## WHAT YOU NEED TO DO
Go to the line containing "(338, 816) = (772, 363): orange" and return it and each line after it exactly, through the end of the data below, and nothing more.

★ ★ ★

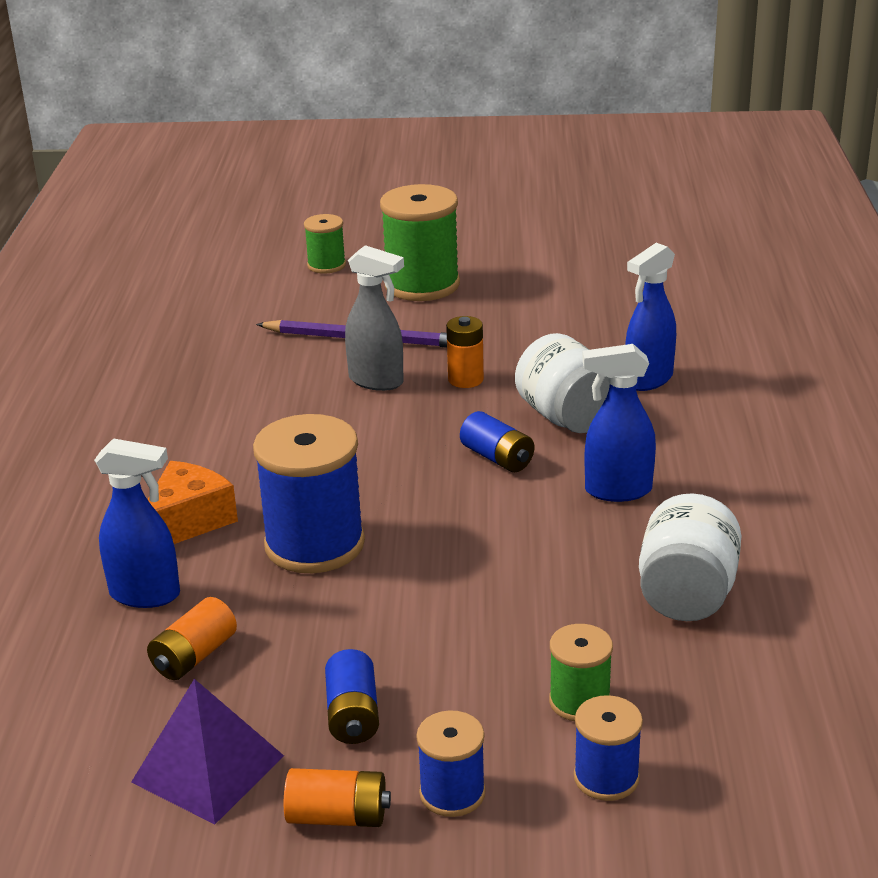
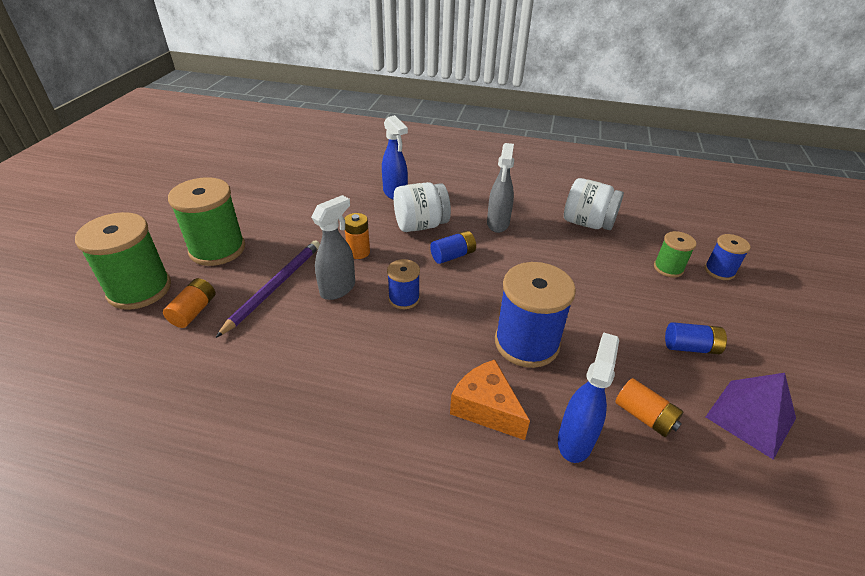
camera: 80 degrees left, 10 degrees up
(326, 265) = (139, 289): green spool -> green spool, size x1.89
(338, 816) = (772, 363): orange battery -> orange battery (194, 311)
(452, 793) = (743, 319): blue spool -> blue spool (404, 298)
(617, 491) = (498, 224): blue spray bottle -> grey spray bottle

★ ★ ★

## SOLUTION
(338, 816) = (772, 363): orange battery -> orange battery (194, 311)
(452, 793) = (743, 319): blue spool -> blue spool (404, 298)
(617, 491) = (498, 224): blue spray bottle -> grey spray bottle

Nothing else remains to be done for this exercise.